### WORK TO COMPLETE:
Only the words of the entries are wanted, repeated exactly and without images.

[Before-and-after object lists]
● ● ●
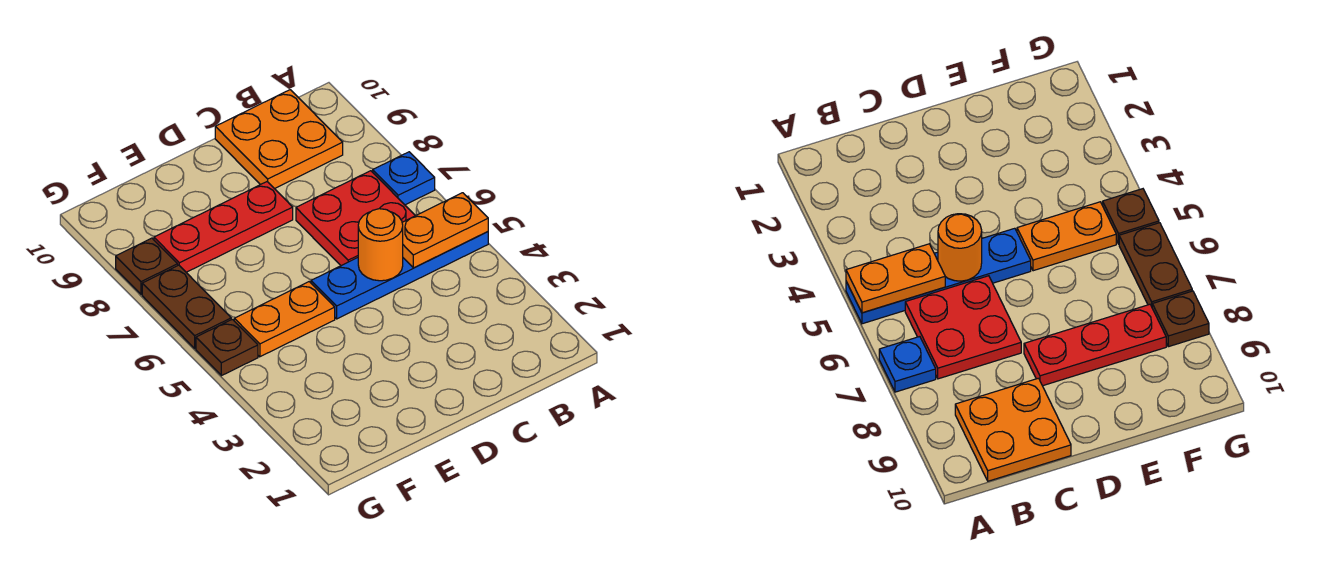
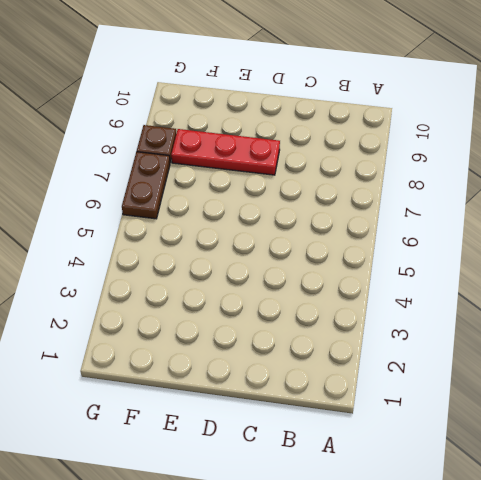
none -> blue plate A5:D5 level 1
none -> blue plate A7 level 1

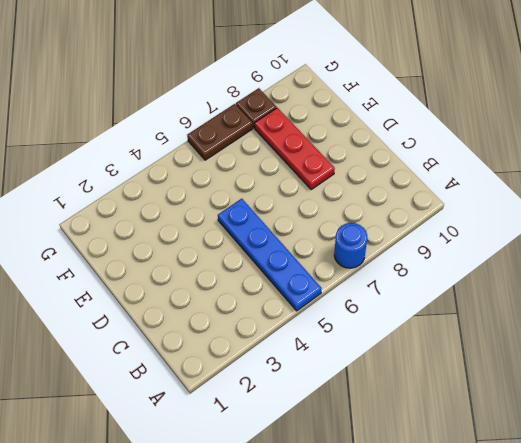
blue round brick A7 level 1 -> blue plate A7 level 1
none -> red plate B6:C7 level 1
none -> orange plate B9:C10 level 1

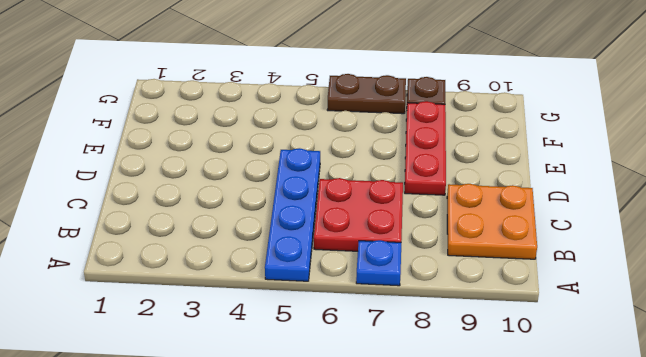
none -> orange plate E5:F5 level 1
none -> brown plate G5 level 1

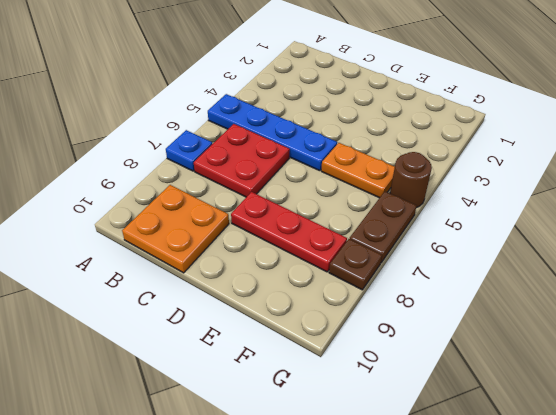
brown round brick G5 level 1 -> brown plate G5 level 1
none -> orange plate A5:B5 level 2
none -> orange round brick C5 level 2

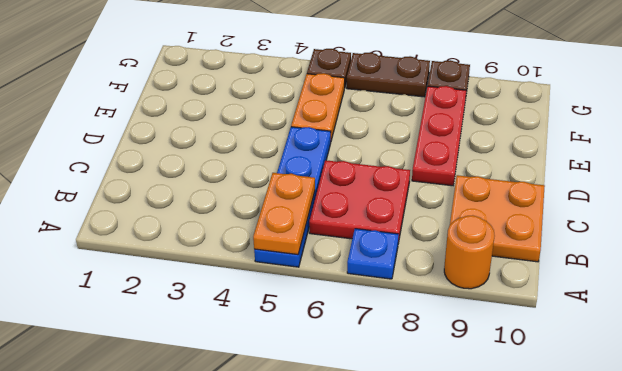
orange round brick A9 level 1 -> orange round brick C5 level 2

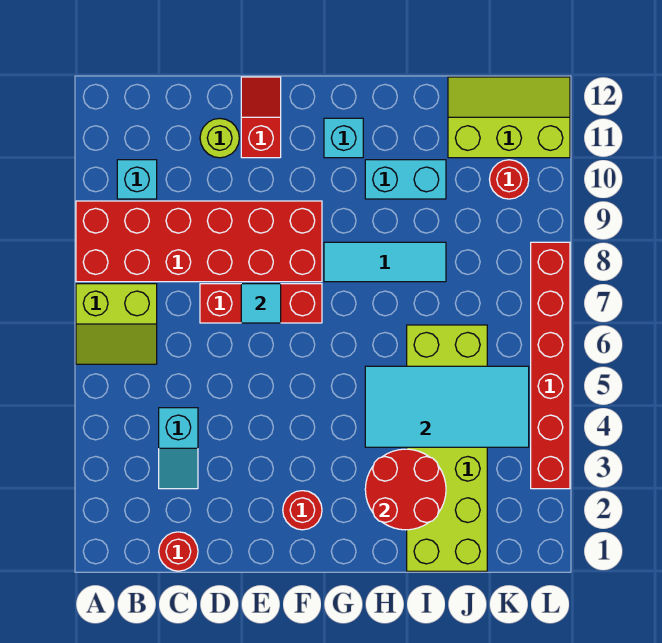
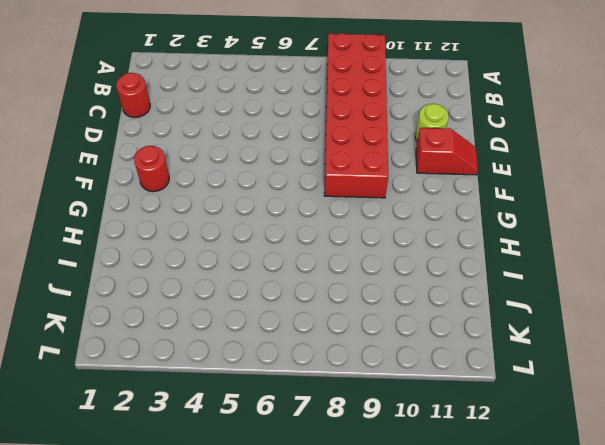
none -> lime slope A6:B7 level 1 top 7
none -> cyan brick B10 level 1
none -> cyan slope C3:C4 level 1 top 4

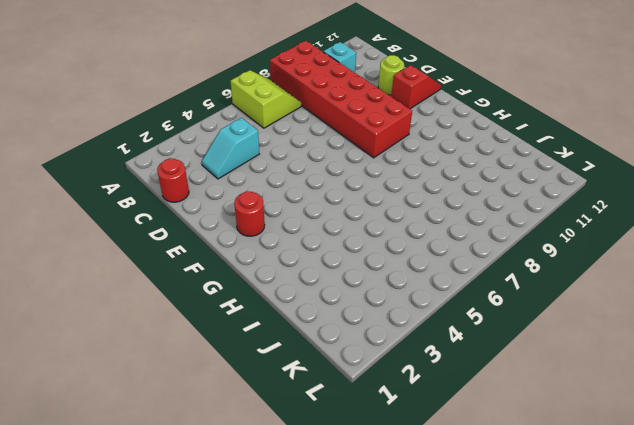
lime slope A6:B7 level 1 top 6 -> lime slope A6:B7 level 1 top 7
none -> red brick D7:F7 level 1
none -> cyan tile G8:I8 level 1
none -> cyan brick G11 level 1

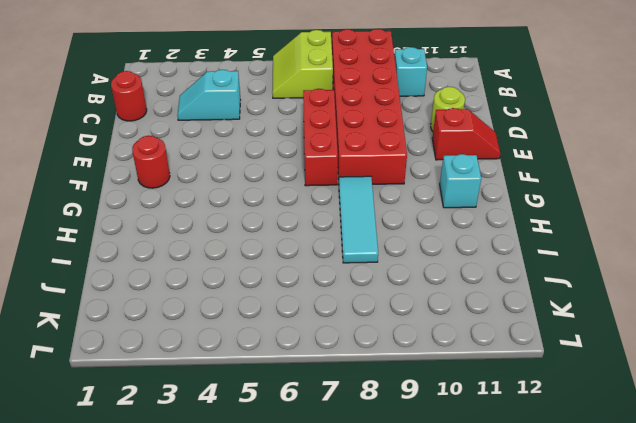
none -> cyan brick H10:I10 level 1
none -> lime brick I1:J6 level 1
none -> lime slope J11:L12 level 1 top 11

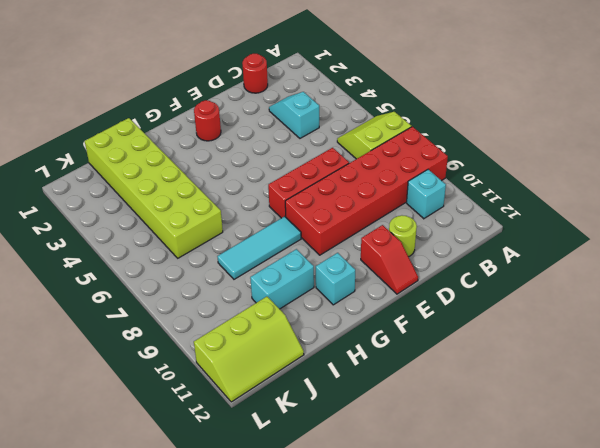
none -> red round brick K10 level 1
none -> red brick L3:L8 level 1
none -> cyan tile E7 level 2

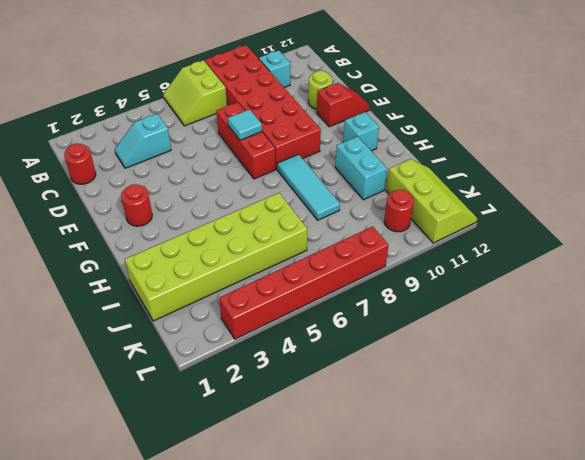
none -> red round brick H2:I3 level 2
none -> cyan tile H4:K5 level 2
● ● ●
### ANSWER FOR THIS EXERCISE:
none -> blue plate A5:D5 level 1
none -> blue plate A7 level 1

blue round brick A7 level 1 -> blue plate A7 level 1
none -> red plate B6:C7 level 1
none -> orange plate B9:C10 level 1

none -> orange plate E5:F5 level 1
none -> brown plate G5 level 1

brown round brick G5 level 1 -> brown plate G5 level 1
none -> orange plate A5:B5 level 2
none -> orange round brick C5 level 2

orange round brick A9 level 1 -> orange round brick C5 level 2

none -> lime slope A6:B7 level 1 top 7
none -> cyan brick B10 level 1
none -> cyan slope C3:C4 level 1 top 4

lime slope A6:B7 level 1 top 6 -> lime slope A6:B7 level 1 top 7
none -> red brick D7:F7 level 1
none -> cyan tile G8:I8 level 1
none -> cyan brick G11 level 1

none -> cyan brick H10:I10 level 1
none -> lime brick I1:J6 level 1
none -> lime slope J11:L12 level 1 top 11

none -> red round brick K10 level 1
none -> red brick L3:L8 level 1
none -> cyan tile E7 level 2

none -> red round brick H2:I3 level 2
none -> cyan tile H4:K5 level 2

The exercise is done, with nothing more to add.